Data block: Begin

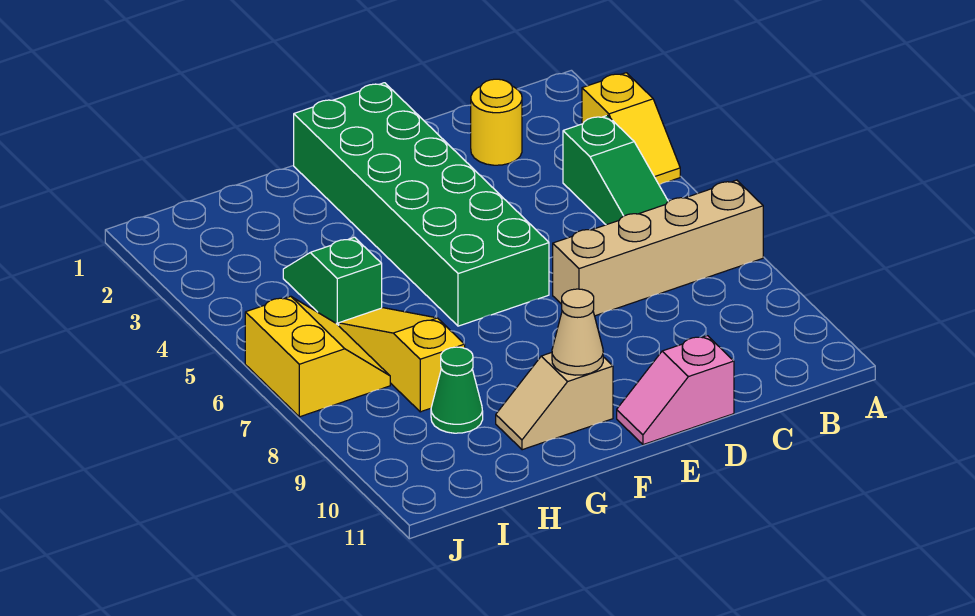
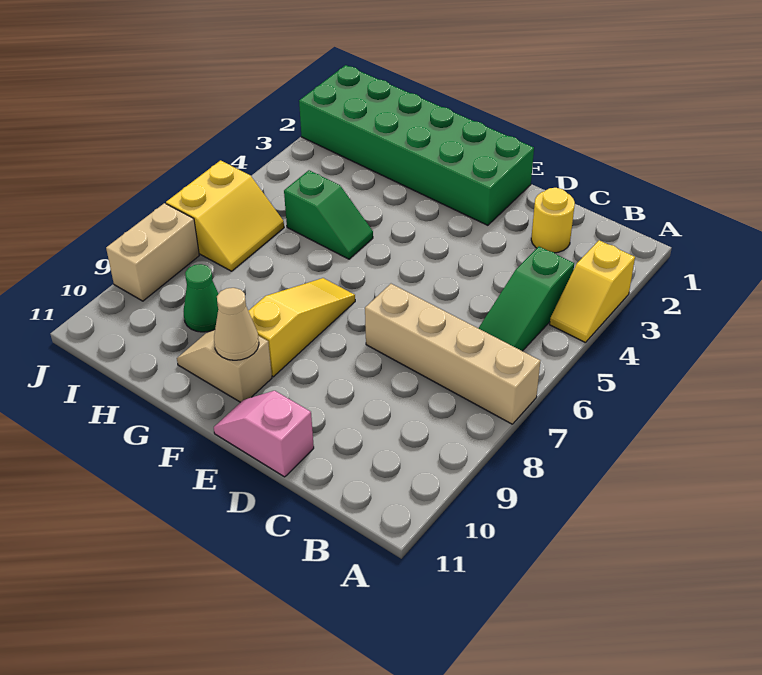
green brick E1:F6 level 1 -> green brick E1:J2 level 1
green slope H4:H5 level 1 top 5 -> green slope G5:H5 level 1 top H
yellow slope H6:H8 level 1 top 8 -> yellow slope F7:F9 level 1 top 9
none -> tan brick J8:J9 level 1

Data block: End

Goal of the exercise
A copy of each line in the data above that holds the string "green" is needed.

Response to the task
green brick E1:F6 level 1 -> green brick E1:J2 level 1
green slope H4:H5 level 1 top 5 -> green slope G5:H5 level 1 top H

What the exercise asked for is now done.